**Goal**
Copy every line of the records below word for word, leaving out the pictures.

**Dataset rows**
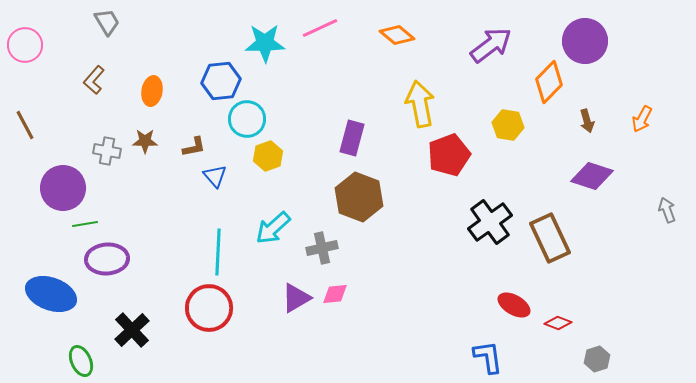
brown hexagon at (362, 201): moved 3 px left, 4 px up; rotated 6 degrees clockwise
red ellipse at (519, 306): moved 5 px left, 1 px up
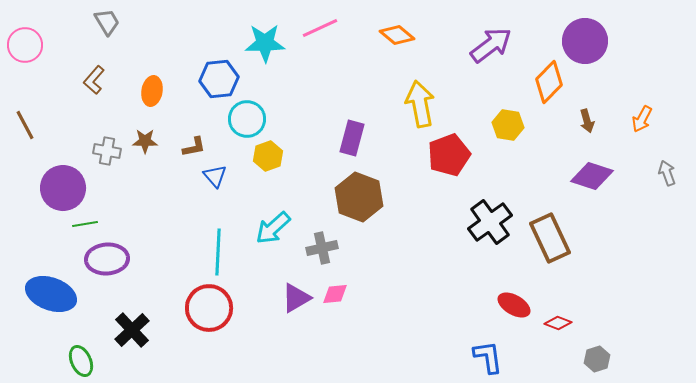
blue hexagon at (221, 81): moved 2 px left, 2 px up
gray arrow at (667, 210): moved 37 px up
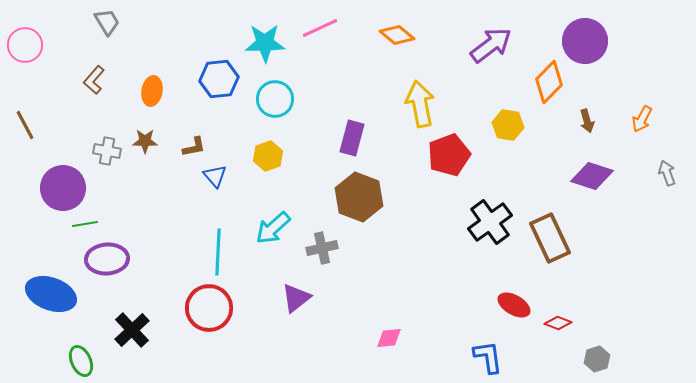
cyan circle at (247, 119): moved 28 px right, 20 px up
pink diamond at (335, 294): moved 54 px right, 44 px down
purple triangle at (296, 298): rotated 8 degrees counterclockwise
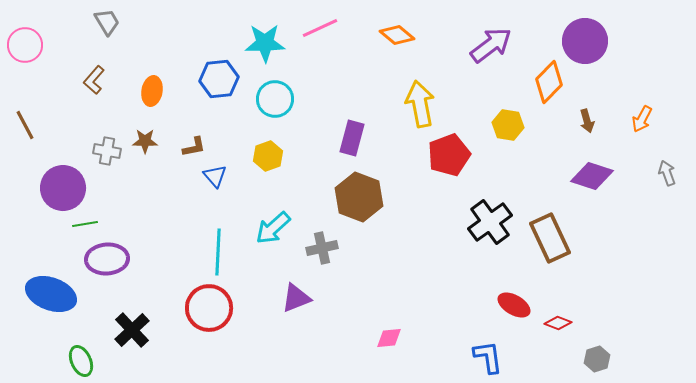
purple triangle at (296, 298): rotated 16 degrees clockwise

**Complete output**
brown hexagon at (362, 201): moved 3 px left, 4 px up; rotated 6 degrees clockwise
red ellipse at (519, 306): moved 5 px left, 1 px up
blue hexagon at (221, 81): moved 2 px left, 2 px up
gray arrow at (667, 210): moved 37 px up
cyan circle at (247, 119): moved 28 px right, 20 px up
pink diamond at (335, 294): moved 54 px right, 44 px down
purple triangle at (296, 298): rotated 8 degrees counterclockwise
purple triangle at (296, 298): rotated 16 degrees clockwise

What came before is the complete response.